In the data below, find the line with "none -> orange carton [441,447,514,554]" and output it along with every later line, exactly, but not the pictures.

───── RECORDS FOR THE EXERCISE

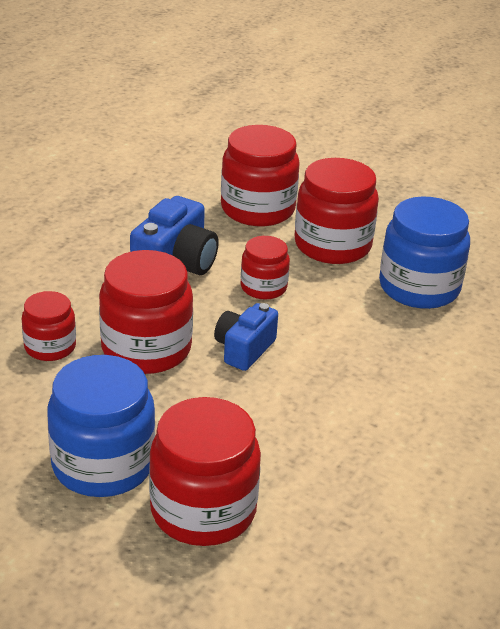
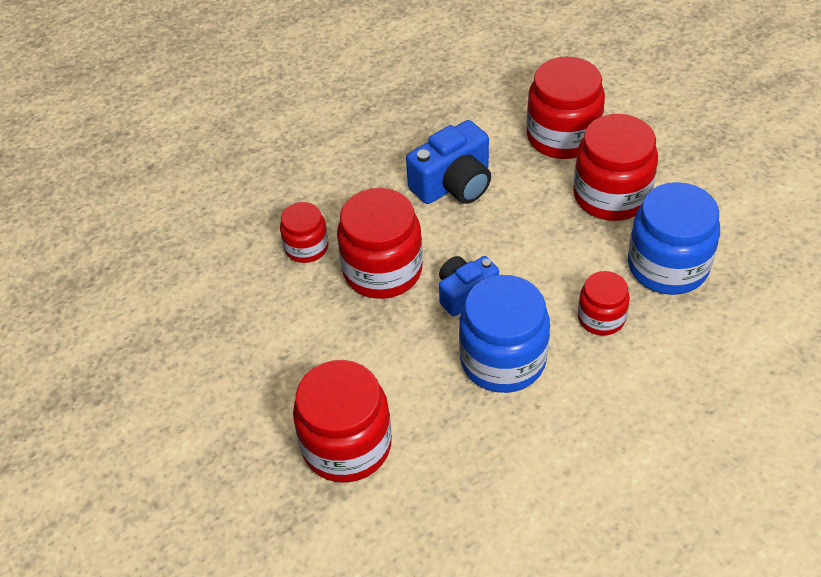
camera: 30 degrees right, 15 degrees up
blue jar [47,355,155,497] -> blue jar moved to [459,275,550,393]
red jar [241,236,290,300] -> red jar moved to [578,271,630,336]

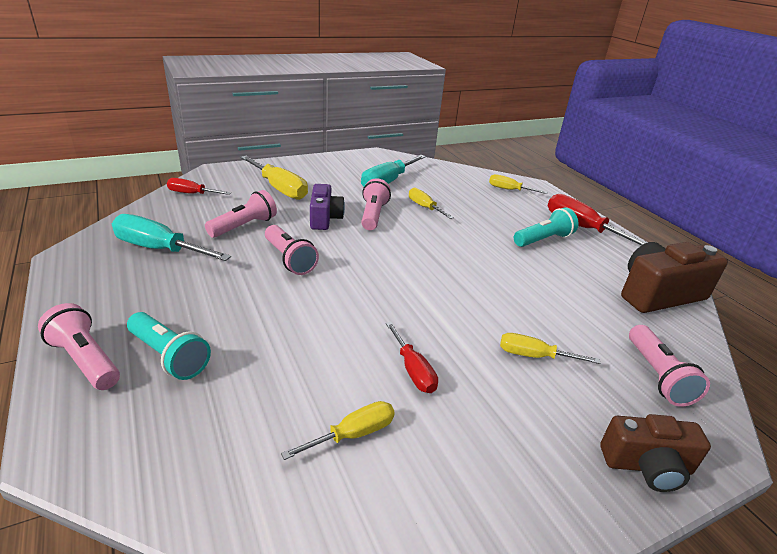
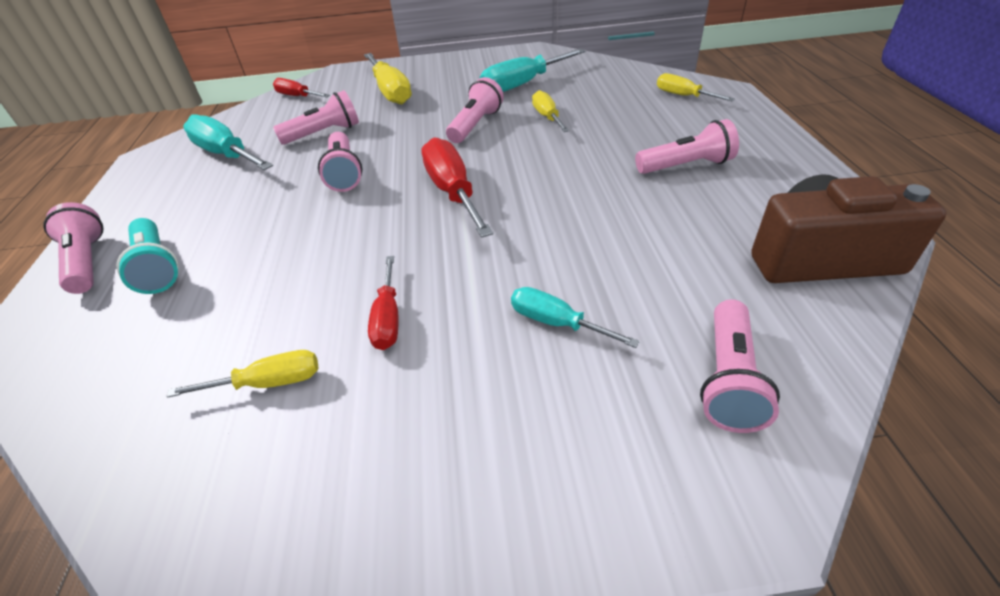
camera: 25 degrees right, 10 degrees up
purple camera [310,184,345,230] -> none
yellow screwdriver [500,333,600,364] -> turquoise screwdriver [511,287,640,348]
turquoise flashlight [514,207,578,247] -> pink flashlight [635,119,739,174]
red screwdriver [548,194,647,245] -> red screwdriver moved to [421,137,493,238]
brown camera [600,414,711,492] -> none

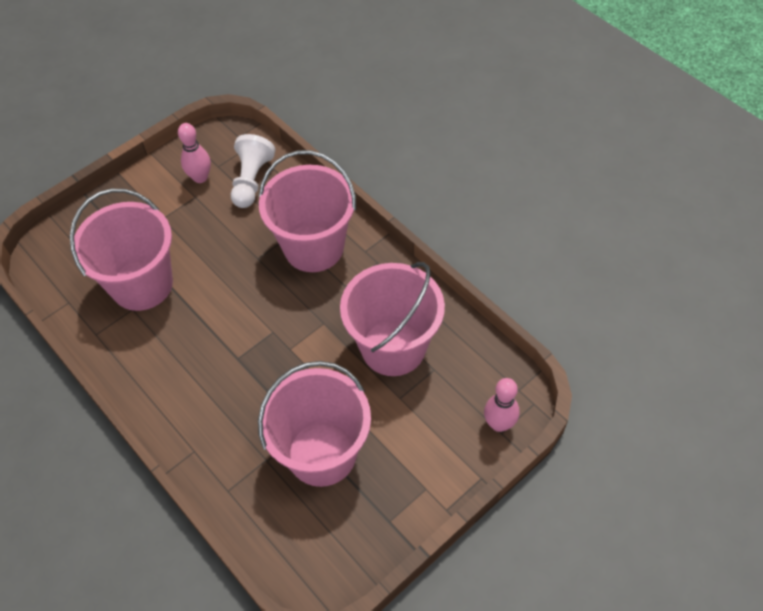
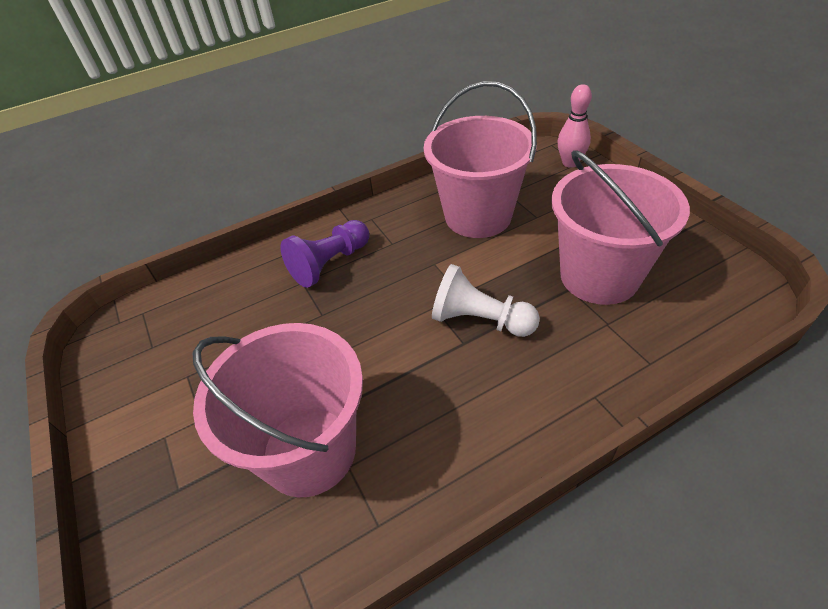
camera: 75 degrees left, 10 degrees down
pink bowling pin [178,123,211,183] -> none
white pawn [231,134,275,208] -> white pawn moved to [432,264,540,337]
pink bucket [259,150,356,272] -> purple pawn [281,220,369,288]

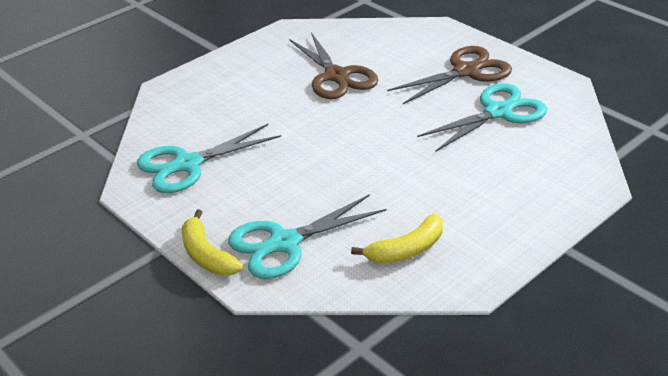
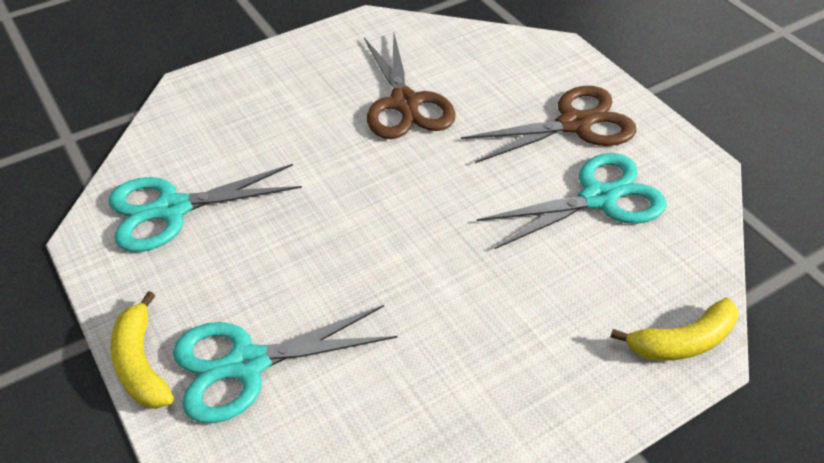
camera: 10 degrees right, 10 degrees up
yellow banana [351,214,443,264] -> yellow banana moved to [610,297,738,361]

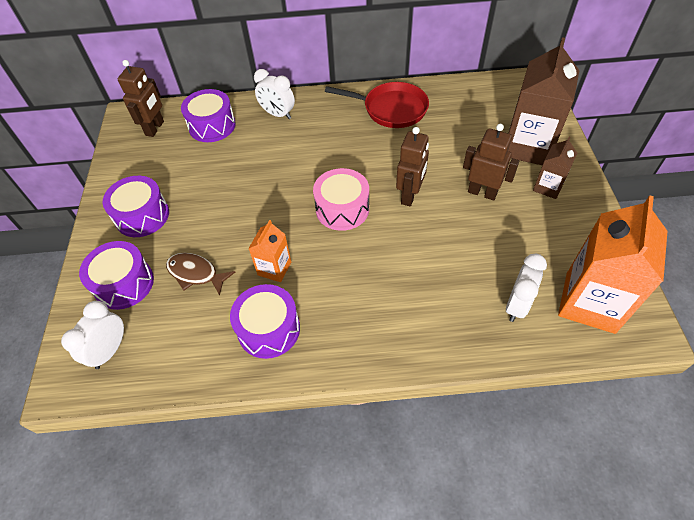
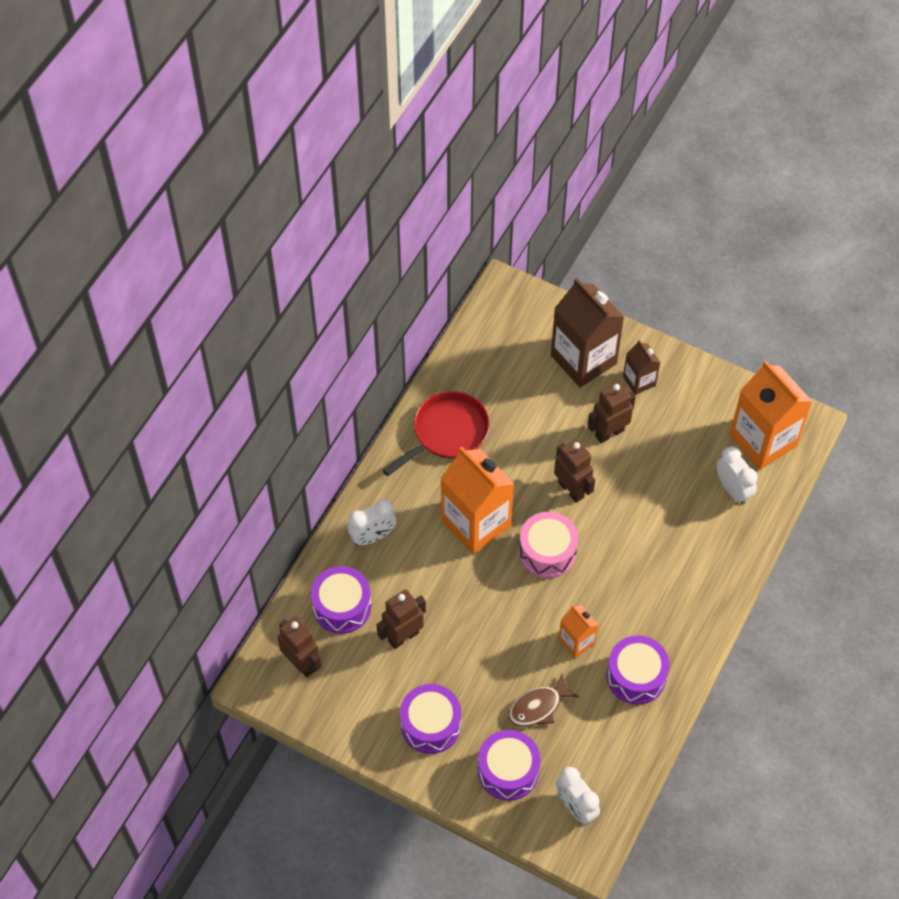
camera: 60 degrees left, 5 degrees up
none -> brown robot [377,589,426,649]
none -> orange carton [441,447,514,554]

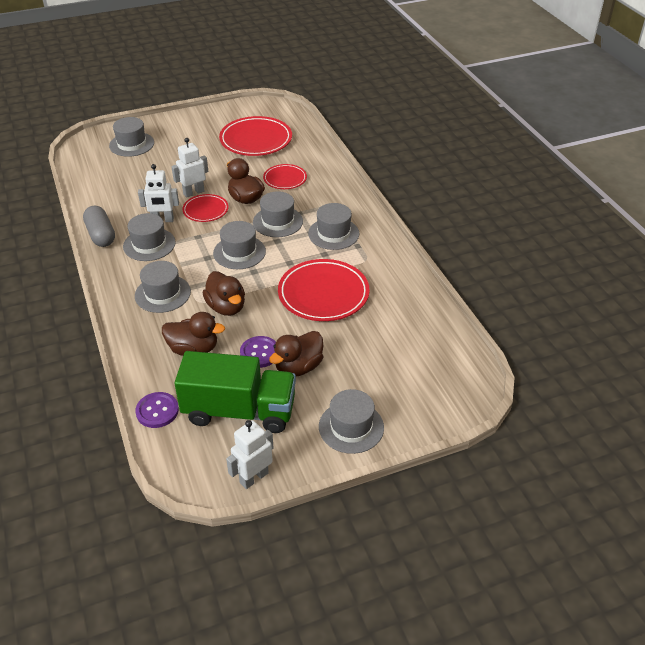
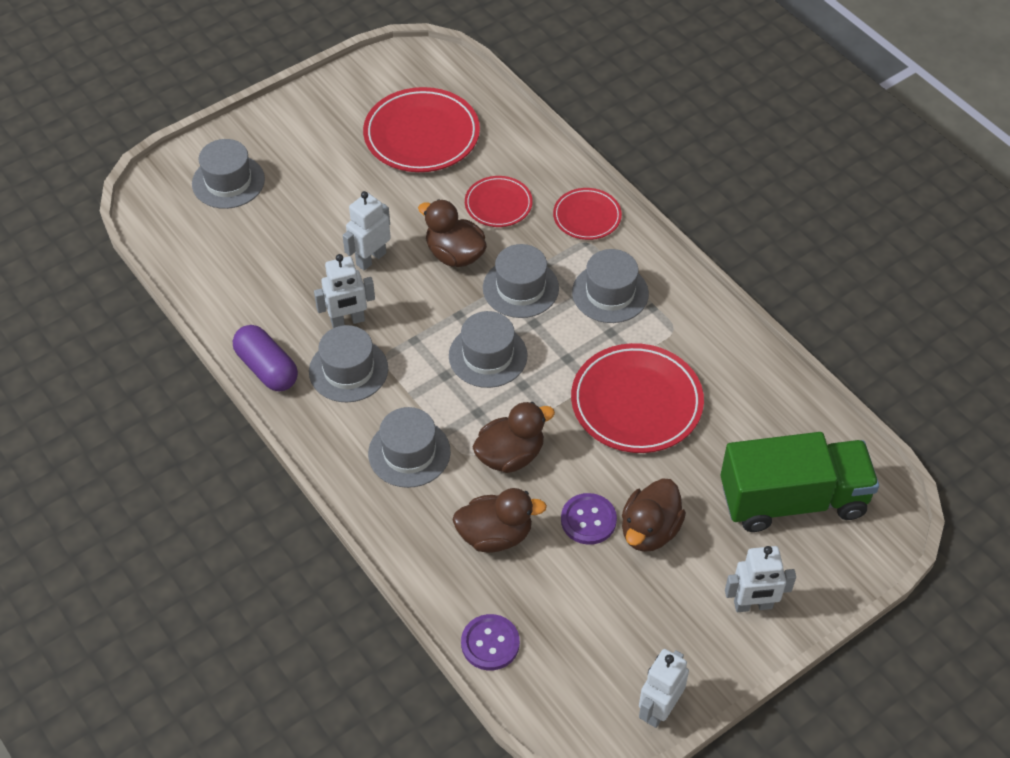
camera: 15 degrees left, 10 degrees up
grey capsule [83,206,115,247] -> purple capsule [233,325,298,391]
green truck [175,351,296,433] -> green truck moved to [720,432,879,532]
red plate [182,194,229,222] -> red plate moved to [553,188,622,240]
brown duck [203,271,245,316] -> brown duck turned 75 degrees counterclockwise [473,402,555,473]
grey hat [319,389,384,454] -> white robot [725,546,796,612]

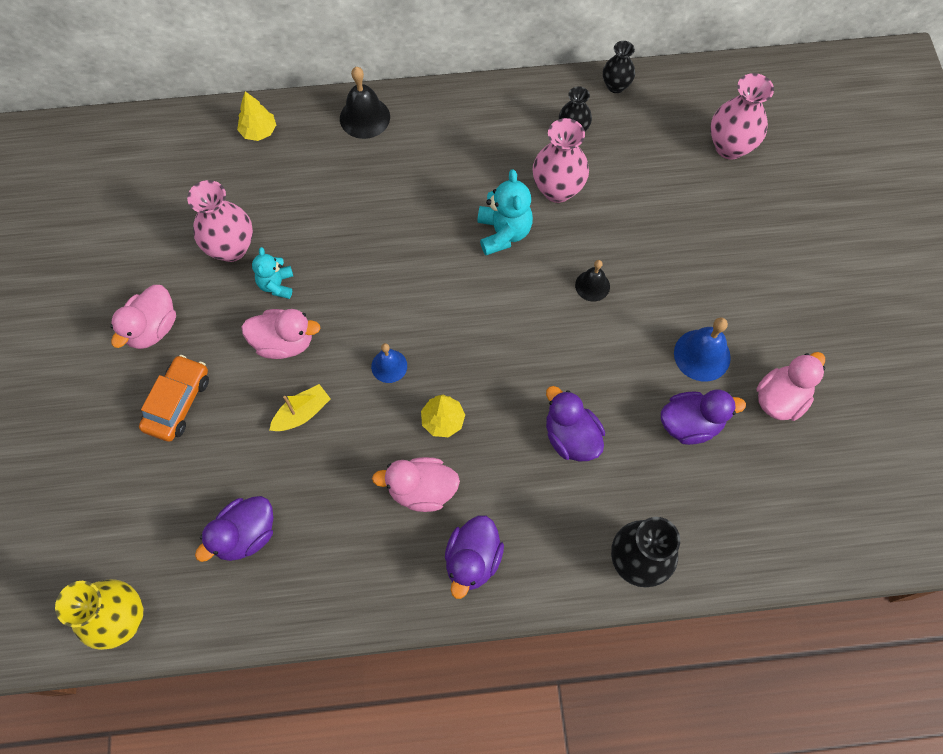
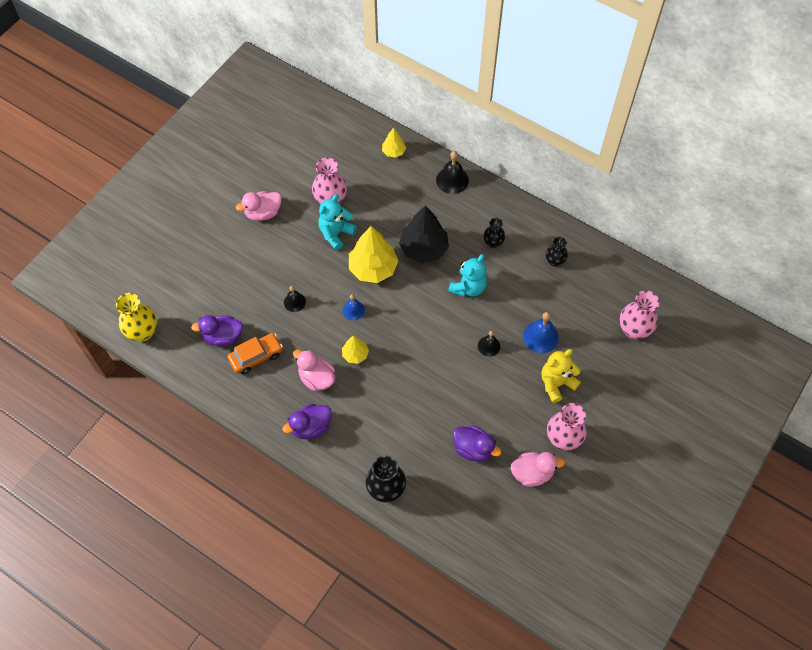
camera: 40 degrees right, 5 degrees down
orange car [139,355,209,442] -> orange car moved to [227,333,283,374]
pink duck [241,309,321,359] -> none
turquoise teddy bear [252,247,293,299] -> turquoise teddy bear [318,194,357,250], size x1.55
yellow boat [270,384,331,431] -> black bell [284,286,306,312]
pink vase [532,118,589,203] -> pink vase moved to [547,403,587,450]
purple duck [546,386,605,462] -> none
black vase [603,41,635,93] -> black vase moved to [483,218,505,248]
blue bell [674,317,731,382] -> blue bell moved to [523,312,559,353]
none -> yellow tree [349,226,398,283]
none -> black tree [399,205,449,263]
none -> yellow teddy bear [541,349,581,403]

──────────

RESPONSE
none -> orange carton [441,447,514,554]

camera: 15 degrees left, 10 degrees up
grey capsule [83,206,115,247] -> purple capsule [233,325,298,391]
green truck [175,351,296,433] -> green truck moved to [720,432,879,532]
red plate [182,194,229,222] -> red plate moved to [553,188,622,240]
brown duck [203,271,245,316] -> brown duck turned 75 degrees counterclockwise [473,402,555,473]
grey hat [319,389,384,454] -> white robot [725,546,796,612]

camera: 40 degrees right, 5 degrees down
orange car [139,355,209,442] -> orange car moved to [227,333,283,374]
pink duck [241,309,321,359] -> none
turquoise teddy bear [252,247,293,299] -> turquoise teddy bear [318,194,357,250], size x1.55
yellow boat [270,384,331,431] -> black bell [284,286,306,312]
pink vase [532,118,589,203] -> pink vase moved to [547,403,587,450]
purple duck [546,386,605,462] -> none
black vase [603,41,635,93] -> black vase moved to [483,218,505,248]
blue bell [674,317,731,382] -> blue bell moved to [523,312,559,353]
none -> yellow tree [349,226,398,283]
none -> black tree [399,205,449,263]
none -> yellow teddy bear [541,349,581,403]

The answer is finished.